───── Data supplied ─────

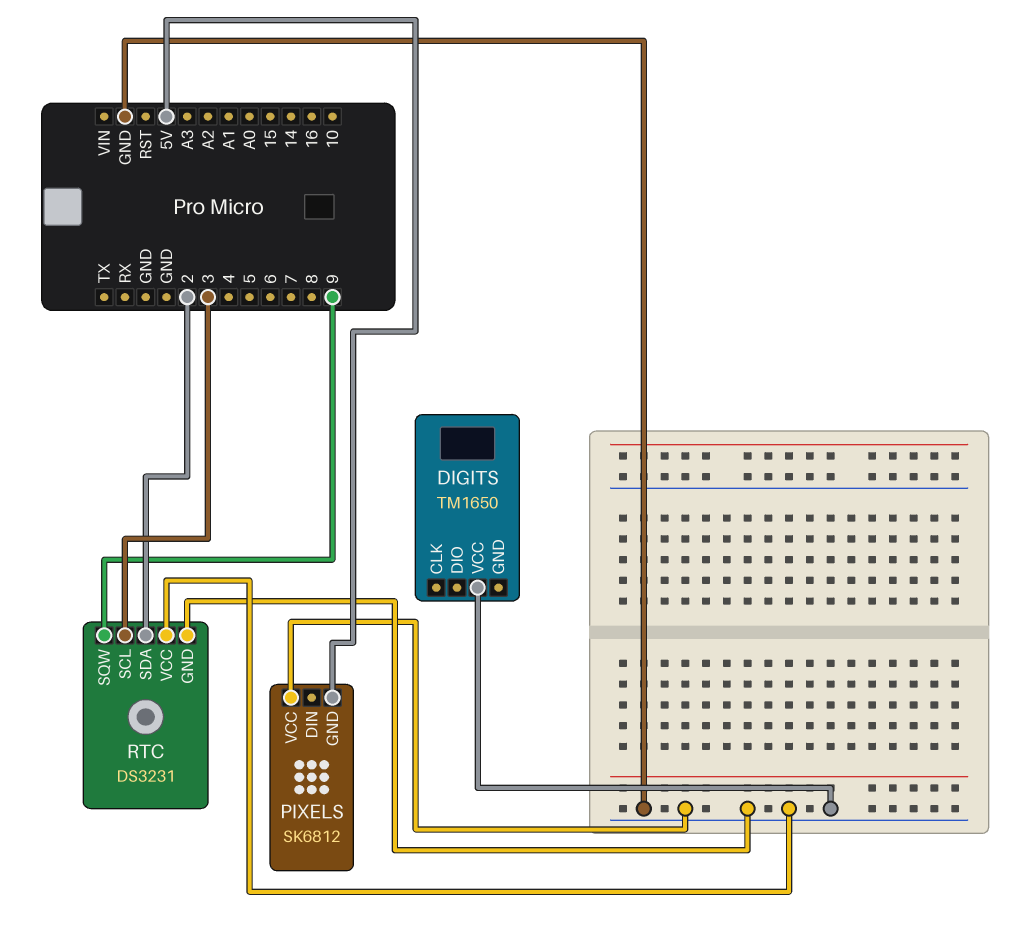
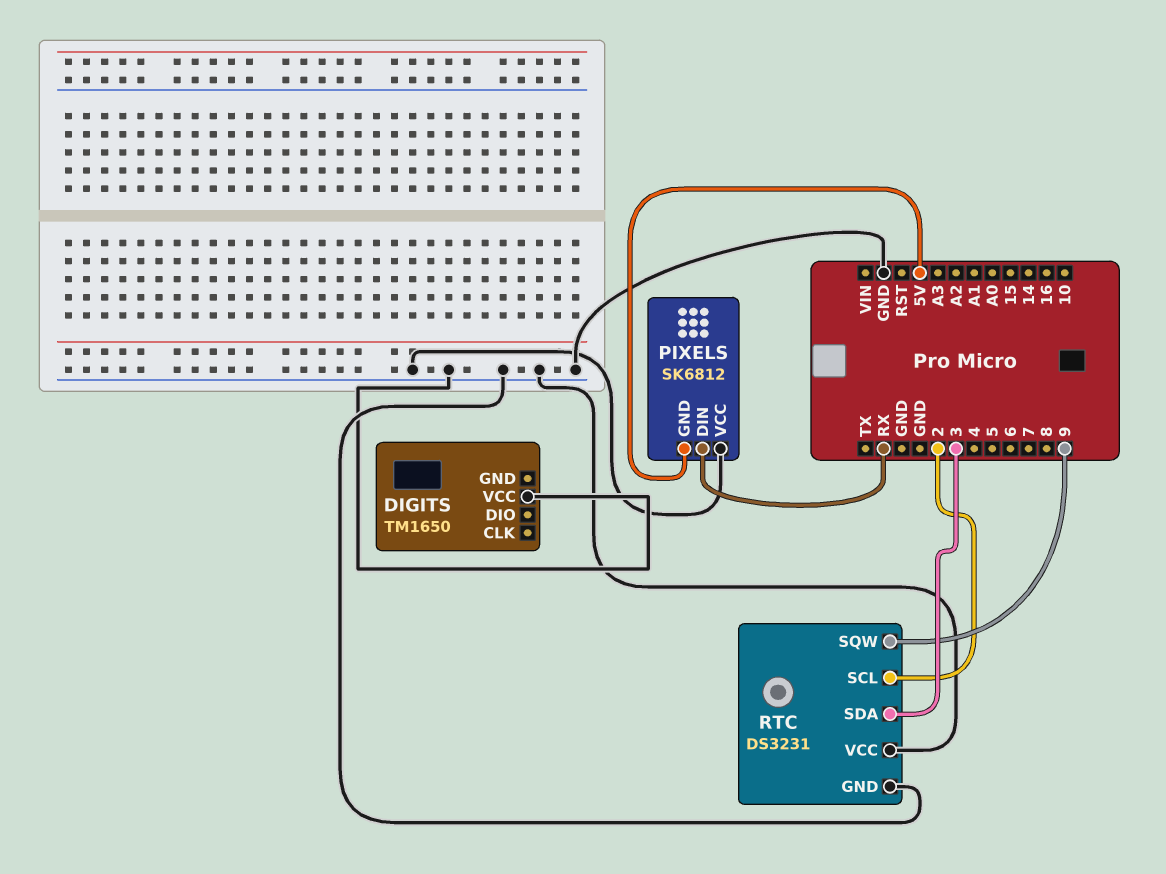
PIXELS pin DIN: none -> RX
RTC pin SCL: 3 -> 2
RTC pin SDA: 2 -> 3

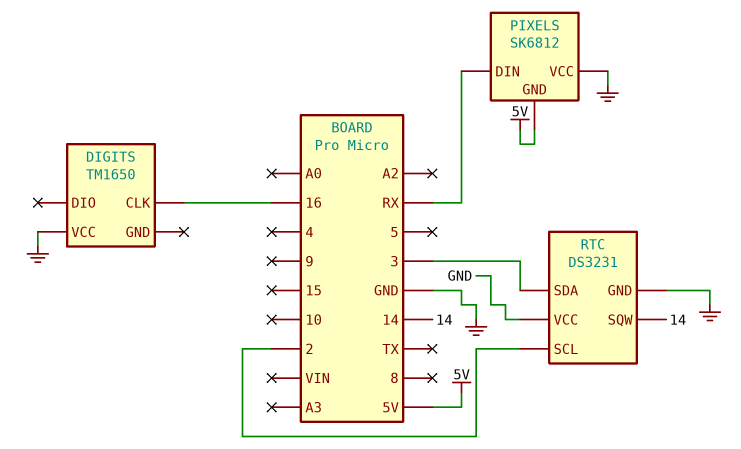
DIGITS pin CLK: none -> 16
RTC pin SQW: 9 -> 14

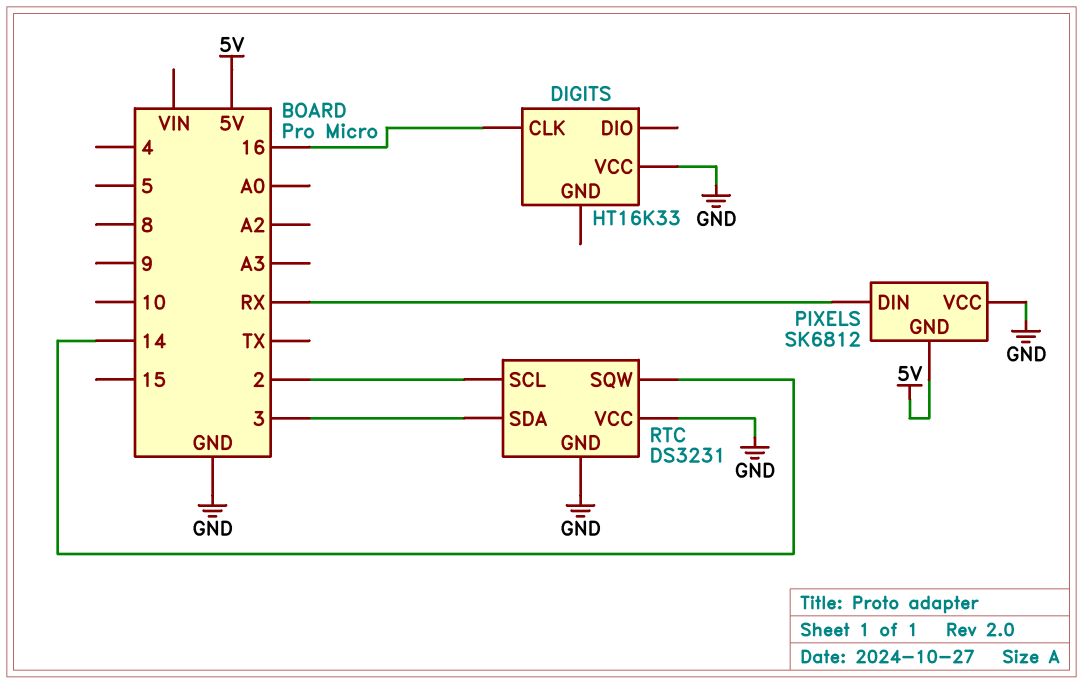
DIGITS: TM1650 -> HT16K33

─────

• [What is being asked] All entries are to be duplicated exactly, with the pictures left out.

• [Answer space]
PIXELS pin DIN: none -> RX
RTC pin SCL: 3 -> 2
RTC pin SDA: 2 -> 3

DIGITS pin CLK: none -> 16
RTC pin SQW: 9 -> 14

DIGITS: TM1650 -> HT16K33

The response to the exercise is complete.